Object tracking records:
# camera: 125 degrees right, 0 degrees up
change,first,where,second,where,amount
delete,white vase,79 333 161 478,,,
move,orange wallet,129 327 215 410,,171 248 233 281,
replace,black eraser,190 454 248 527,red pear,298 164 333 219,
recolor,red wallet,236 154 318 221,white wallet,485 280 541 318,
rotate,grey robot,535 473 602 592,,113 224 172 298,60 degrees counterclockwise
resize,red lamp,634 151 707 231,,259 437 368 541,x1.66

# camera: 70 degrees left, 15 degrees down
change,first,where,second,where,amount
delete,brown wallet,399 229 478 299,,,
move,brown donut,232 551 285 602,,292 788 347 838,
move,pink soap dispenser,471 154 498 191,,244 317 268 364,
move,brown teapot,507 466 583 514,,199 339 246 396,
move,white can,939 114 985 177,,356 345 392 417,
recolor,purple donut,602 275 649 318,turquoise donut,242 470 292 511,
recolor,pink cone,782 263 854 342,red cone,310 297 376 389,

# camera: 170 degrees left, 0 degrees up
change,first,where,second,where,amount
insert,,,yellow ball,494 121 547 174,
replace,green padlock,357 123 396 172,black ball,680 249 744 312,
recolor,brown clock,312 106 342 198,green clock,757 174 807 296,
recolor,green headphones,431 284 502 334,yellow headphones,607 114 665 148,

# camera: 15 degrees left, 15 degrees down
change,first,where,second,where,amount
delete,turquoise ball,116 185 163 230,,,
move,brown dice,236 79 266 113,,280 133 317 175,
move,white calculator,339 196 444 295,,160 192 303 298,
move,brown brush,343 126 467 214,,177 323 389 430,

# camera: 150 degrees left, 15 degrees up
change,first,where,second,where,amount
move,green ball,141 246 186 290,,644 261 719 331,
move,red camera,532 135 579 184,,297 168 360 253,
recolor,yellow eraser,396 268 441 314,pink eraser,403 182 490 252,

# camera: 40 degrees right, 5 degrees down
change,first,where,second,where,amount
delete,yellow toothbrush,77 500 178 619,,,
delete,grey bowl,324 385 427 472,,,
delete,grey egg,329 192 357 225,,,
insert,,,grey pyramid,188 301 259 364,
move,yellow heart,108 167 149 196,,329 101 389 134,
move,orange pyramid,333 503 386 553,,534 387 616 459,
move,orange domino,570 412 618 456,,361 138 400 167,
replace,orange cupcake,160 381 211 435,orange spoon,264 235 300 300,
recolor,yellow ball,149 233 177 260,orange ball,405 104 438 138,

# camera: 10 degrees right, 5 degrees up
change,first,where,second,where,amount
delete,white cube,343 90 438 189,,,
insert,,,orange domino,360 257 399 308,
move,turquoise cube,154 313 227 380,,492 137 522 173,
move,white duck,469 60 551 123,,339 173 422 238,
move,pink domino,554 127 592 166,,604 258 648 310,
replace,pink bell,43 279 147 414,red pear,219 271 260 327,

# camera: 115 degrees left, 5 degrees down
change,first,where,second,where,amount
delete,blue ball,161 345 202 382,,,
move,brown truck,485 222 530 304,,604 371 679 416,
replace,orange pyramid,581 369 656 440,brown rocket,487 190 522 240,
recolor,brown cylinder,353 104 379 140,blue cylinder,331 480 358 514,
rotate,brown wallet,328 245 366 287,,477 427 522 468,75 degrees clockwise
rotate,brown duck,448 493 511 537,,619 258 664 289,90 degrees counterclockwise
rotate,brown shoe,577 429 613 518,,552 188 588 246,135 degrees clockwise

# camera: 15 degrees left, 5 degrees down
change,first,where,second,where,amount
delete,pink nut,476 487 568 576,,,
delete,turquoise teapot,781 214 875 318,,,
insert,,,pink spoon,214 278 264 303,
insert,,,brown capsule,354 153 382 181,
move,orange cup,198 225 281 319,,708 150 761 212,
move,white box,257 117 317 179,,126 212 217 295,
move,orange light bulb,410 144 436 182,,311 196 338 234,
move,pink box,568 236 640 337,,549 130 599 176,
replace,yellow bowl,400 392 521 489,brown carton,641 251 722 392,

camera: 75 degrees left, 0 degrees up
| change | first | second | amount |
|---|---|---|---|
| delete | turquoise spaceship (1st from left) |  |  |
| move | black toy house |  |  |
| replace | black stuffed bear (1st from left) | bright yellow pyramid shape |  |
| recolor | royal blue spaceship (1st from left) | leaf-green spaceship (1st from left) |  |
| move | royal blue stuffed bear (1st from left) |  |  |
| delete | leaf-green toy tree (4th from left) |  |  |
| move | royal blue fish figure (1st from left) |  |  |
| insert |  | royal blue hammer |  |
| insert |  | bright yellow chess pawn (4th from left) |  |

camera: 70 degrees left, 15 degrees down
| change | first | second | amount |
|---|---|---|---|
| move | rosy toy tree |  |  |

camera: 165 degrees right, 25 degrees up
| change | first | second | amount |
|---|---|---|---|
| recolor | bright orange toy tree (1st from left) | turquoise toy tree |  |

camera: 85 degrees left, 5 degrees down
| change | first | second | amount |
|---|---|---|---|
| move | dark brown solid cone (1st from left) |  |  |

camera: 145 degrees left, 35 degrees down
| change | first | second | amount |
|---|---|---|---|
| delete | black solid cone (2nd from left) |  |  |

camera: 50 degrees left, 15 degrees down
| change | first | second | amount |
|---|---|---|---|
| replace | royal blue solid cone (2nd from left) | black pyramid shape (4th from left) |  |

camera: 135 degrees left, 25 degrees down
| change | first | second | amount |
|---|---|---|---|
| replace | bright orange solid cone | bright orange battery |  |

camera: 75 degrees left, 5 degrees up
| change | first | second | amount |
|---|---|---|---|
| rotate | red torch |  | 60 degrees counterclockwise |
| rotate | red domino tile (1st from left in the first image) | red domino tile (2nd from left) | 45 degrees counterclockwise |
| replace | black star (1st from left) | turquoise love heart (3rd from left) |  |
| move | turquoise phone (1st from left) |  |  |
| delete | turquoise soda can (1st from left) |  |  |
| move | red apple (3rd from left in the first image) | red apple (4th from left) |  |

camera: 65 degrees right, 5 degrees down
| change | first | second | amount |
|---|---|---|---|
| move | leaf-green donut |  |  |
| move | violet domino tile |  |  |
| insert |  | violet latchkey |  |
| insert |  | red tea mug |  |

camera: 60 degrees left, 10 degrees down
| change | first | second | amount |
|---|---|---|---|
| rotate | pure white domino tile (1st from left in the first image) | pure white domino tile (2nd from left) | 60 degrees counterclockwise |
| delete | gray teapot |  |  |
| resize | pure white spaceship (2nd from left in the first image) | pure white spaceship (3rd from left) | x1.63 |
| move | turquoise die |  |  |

__Your objective__. Every record must be transcribed exactly as written.

__Expected answer__.
# camera: 125 degrees right, 0 degrees up
change,first,where,second,where,amount
delete,white vase,79 333 161 478,,,
move,orange wallet,129 327 215 410,,171 248 233 281,
replace,black eraser,190 454 248 527,red pear,298 164 333 219,
recolor,red wallet,236 154 318 221,white wallet,485 280 541 318,
rotate,grey robot,535 473 602 592,,113 224 172 298,60 degrees counterclockwise
resize,red lamp,634 151 707 231,,259 437 368 541,x1.66

# camera: 70 degrees left, 15 degrees down
change,first,where,second,where,amount
delete,brown wallet,399 229 478 299,,,
move,brown donut,232 551 285 602,,292 788 347 838,
move,pink soap dispenser,471 154 498 191,,244 317 268 364,
move,brown teapot,507 466 583 514,,199 339 246 396,
move,white can,939 114 985 177,,356 345 392 417,
recolor,purple donut,602 275 649 318,turquoise donut,242 470 292 511,
recolor,pink cone,782 263 854 342,red cone,310 297 376 389,

# camera: 170 degrees left, 0 degrees up
change,first,where,second,where,amount
insert,,,yellow ball,494 121 547 174,
replace,green padlock,357 123 396 172,black ball,680 249 744 312,
recolor,brown clock,312 106 342 198,green clock,757 174 807 296,
recolor,green headphones,431 284 502 334,yellow headphones,607 114 665 148,

# camera: 15 degrees left, 15 degrees down
change,first,where,second,where,amount
delete,turquoise ball,116 185 163 230,,,
move,brown dice,236 79 266 113,,280 133 317 175,
move,white calculator,339 196 444 295,,160 192 303 298,
move,brown brush,343 126 467 214,,177 323 389 430,

# camera: 150 degrees left, 15 degrees up
change,first,where,second,where,amount
move,green ball,141 246 186 290,,644 261 719 331,
move,red camera,532 135 579 184,,297 168 360 253,
recolor,yellow eraser,396 268 441 314,pink eraser,403 182 490 252,

# camera: 40 degrees right, 5 degrees down
change,first,where,second,where,amount
delete,yellow toothbrush,77 500 178 619,,,
delete,grey bowl,324 385 427 472,,,
delete,grey egg,329 192 357 225,,,
insert,,,grey pyramid,188 301 259 364,
move,yellow heart,108 167 149 196,,329 101 389 134,
move,orange pyramid,333 503 386 553,,534 387 616 459,
move,orange domino,570 412 618 456,,361 138 400 167,
replace,orange cupcake,160 381 211 435,orange spoon,264 235 300 300,
recolor,yellow ball,149 233 177 260,orange ball,405 104 438 138,

# camera: 10 degrees right, 5 degrees up
change,first,where,second,where,amount
delete,white cube,343 90 438 189,,,
insert,,,orange domino,360 257 399 308,
move,turquoise cube,154 313 227 380,,492 137 522 173,
move,white duck,469 60 551 123,,339 173 422 238,
move,pink domino,554 127 592 166,,604 258 648 310,
replace,pink bell,43 279 147 414,red pear,219 271 260 327,

# camera: 115 degrees left, 5 degrees down
change,first,where,second,where,amount
delete,blue ball,161 345 202 382,,,
move,brown truck,485 222 530 304,,604 371 679 416,
replace,orange pyramid,581 369 656 440,brown rocket,487 190 522 240,
recolor,brown cylinder,353 104 379 140,blue cylinder,331 480 358 514,
rotate,brown wallet,328 245 366 287,,477 427 522 468,75 degrees clockwise
rotate,brown duck,448 493 511 537,,619 258 664 289,90 degrees counterclockwise
rotate,brown shoe,577 429 613 518,,552 188 588 246,135 degrees clockwise

# camera: 15 degrees left, 5 degrees down
change,first,where,second,where,amount
delete,pink nut,476 487 568 576,,,
delete,turquoise teapot,781 214 875 318,,,
insert,,,pink spoon,214 278 264 303,
insert,,,brown capsule,354 153 382 181,
move,orange cup,198 225 281 319,,708 150 761 212,
move,white box,257 117 317 179,,126 212 217 295,
move,orange light bulb,410 144 436 182,,311 196 338 234,
move,pink box,568 236 640 337,,549 130 599 176,
replace,yellow bowl,400 392 521 489,brown carton,641 251 722 392,

camera: 75 degrees left, 0 degrees up
| change | first | second | amount |
|---|---|---|---|
| delete | turquoise spaceship (1st from left) |  |  |
| move | black toy house |  |  |
| replace | black stuffed bear (1st from left) | bright yellow pyramid shape |  |
| recolor | royal blue spaceship (1st from left) | leaf-green spaceship (1st from left) |  |
| move | royal blue stuffed bear (1st from left) |  |  |
| delete | leaf-green toy tree (4th from left) |  |  |
| move | royal blue fish figure (1st from left) |  |  |
| insert |  | royal blue hammer |  |
| insert |  | bright yellow chess pawn (4th from left) |  |

camera: 70 degrees left, 15 degrees down
| change | first | second | amount |
|---|---|---|---|
| move | rosy toy tree |  |  |

camera: 165 degrees right, 25 degrees up
| change | first | second | amount |
|---|---|---|---|
| recolor | bright orange toy tree (1st from left) | turquoise toy tree |  |

camera: 85 degrees left, 5 degrees down
| change | first | second | amount |
|---|---|---|---|
| move | dark brown solid cone (1st from left) |  |  |

camera: 145 degrees left, 35 degrees down
| change | first | second | amount |
|---|---|---|---|
| delete | black solid cone (2nd from left) |  |  |

camera: 50 degrees left, 15 degrees down
| change | first | second | amount |
|---|---|---|---|
| replace | royal blue solid cone (2nd from left) | black pyramid shape (4th from left) |  |

camera: 135 degrees left, 25 degrees down
| change | first | second | amount |
|---|---|---|---|
| replace | bright orange solid cone | bright orange battery |  |

camera: 75 degrees left, 5 degrees up
| change | first | second | amount |
|---|---|---|---|
| rotate | red torch |  | 60 degrees counterclockwise |
| rotate | red domino tile (1st from left in the first image) | red domino tile (2nd from left) | 45 degrees counterclockwise |
| replace | black star (1st from left) | turquoise love heart (3rd from left) |  |
| move | turquoise phone (1st from left) |  |  |
| delete | turquoise soda can (1st from left) |  |  |
| move | red apple (3rd from left in the first image) | red apple (4th from left) |  |

camera: 65 degrees right, 5 degrees down
| change | first | second | amount |
|---|---|---|---|
| move | leaf-green donut |  |  |
| move | violet domino tile |  |  |
| insert |  | violet latchkey |  |
| insert |  | red tea mug |  |

camera: 60 degrees left, 10 degrees down
| change | first | second | amount |
|---|---|---|---|
| rotate | pure white domino tile (1st from left in the first image) | pure white domino tile (2nd from left) | 60 degrees counterclockwise |
| delete | gray teapot |  |  |
| resize | pure white spaceship (2nd from left in the first image) | pure white spaceship (3rd from left) | x1.63 |
| move | turquoise die |  |  |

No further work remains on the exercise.